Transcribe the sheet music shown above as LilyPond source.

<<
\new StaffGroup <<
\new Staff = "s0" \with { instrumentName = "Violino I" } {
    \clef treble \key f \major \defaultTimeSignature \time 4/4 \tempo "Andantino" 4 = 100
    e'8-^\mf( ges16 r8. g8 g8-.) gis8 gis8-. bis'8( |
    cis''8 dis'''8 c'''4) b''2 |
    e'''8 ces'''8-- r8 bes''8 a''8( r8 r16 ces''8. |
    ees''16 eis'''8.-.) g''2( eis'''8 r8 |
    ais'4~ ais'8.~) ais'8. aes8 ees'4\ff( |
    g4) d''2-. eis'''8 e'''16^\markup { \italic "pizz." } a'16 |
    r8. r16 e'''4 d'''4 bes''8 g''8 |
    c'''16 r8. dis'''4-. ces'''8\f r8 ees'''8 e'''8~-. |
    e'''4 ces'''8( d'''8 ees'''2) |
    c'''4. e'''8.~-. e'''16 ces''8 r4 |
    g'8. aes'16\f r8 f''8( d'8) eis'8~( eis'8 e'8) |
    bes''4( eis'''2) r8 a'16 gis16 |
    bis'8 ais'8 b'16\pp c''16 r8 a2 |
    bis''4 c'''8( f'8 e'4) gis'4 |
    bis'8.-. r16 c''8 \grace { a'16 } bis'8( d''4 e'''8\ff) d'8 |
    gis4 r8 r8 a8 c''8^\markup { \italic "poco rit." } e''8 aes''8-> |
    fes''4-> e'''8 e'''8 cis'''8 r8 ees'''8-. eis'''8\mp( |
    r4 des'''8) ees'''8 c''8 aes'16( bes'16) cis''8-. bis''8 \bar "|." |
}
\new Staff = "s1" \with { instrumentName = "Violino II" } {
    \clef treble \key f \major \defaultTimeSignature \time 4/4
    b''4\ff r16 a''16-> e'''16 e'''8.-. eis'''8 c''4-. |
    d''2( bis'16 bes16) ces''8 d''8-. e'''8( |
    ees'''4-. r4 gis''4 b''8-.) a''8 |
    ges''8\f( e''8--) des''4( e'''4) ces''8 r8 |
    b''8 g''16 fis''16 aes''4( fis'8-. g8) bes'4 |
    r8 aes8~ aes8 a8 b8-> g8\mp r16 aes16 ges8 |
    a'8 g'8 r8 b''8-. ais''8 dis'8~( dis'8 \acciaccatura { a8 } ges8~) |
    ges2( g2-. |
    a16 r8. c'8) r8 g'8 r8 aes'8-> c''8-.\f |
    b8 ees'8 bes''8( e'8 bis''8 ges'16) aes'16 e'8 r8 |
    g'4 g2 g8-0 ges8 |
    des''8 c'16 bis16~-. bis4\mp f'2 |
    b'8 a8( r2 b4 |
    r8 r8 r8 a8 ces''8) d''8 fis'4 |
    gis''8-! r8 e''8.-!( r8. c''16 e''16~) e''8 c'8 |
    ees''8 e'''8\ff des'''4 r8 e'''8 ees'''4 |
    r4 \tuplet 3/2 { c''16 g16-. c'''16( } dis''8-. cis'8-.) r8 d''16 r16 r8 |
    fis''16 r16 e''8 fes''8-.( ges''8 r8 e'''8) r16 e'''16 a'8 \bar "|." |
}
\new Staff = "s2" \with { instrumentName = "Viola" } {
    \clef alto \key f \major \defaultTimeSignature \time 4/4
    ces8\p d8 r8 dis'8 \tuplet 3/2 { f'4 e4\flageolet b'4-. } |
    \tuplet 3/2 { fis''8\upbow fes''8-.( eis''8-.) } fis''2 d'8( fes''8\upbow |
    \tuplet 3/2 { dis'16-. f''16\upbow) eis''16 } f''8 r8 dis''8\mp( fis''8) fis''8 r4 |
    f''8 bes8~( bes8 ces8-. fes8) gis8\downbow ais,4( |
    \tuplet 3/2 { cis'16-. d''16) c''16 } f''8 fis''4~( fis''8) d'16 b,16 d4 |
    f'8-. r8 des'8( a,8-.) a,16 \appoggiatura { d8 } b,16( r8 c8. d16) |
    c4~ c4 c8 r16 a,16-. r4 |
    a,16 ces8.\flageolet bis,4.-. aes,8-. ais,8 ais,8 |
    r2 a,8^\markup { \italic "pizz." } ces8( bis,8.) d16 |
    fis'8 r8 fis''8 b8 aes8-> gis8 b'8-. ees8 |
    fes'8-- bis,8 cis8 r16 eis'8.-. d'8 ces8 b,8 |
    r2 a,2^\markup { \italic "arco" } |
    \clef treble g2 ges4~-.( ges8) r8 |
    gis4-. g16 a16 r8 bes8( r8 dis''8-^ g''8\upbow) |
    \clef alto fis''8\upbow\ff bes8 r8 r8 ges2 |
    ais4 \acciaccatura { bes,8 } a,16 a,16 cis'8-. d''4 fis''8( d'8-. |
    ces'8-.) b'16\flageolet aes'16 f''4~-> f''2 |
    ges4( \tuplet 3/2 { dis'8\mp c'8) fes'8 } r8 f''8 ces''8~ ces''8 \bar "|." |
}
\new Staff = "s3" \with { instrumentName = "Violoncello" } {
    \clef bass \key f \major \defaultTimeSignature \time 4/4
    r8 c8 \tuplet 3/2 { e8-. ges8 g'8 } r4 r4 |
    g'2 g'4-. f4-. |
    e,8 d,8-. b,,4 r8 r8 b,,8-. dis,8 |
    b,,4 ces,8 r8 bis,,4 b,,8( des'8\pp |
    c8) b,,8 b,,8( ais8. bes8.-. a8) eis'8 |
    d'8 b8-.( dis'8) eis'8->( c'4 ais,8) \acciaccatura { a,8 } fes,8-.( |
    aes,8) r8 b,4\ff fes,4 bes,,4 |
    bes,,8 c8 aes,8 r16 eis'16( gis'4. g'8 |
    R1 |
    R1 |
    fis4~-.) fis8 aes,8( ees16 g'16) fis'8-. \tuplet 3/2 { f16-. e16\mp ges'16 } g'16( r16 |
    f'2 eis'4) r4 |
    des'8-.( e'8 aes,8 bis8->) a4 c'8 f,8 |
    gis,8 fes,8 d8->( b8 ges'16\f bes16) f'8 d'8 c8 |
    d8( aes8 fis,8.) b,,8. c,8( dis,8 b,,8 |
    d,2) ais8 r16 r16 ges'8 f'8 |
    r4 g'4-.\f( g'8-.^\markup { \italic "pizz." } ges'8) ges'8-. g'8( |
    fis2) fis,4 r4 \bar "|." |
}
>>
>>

------------------------------------------------------------

__Given task__: Return every line of the listing above that contains the string "acciaccatura". Case counts.

__Response__:
    a'8 g'8 r8 b''8-. ais''8 dis'8~( dis'8 \acciaccatura { a8 } ges8~) |
    ais4 \acciaccatura { bes,8 } a,16 a,16 cis'8-. d''4 fis''8( d'8-. |
    d'8 b8-.( dis'8) eis'8->( c'4 ais,8) \acciaccatura { a,8 } fes,8-.( |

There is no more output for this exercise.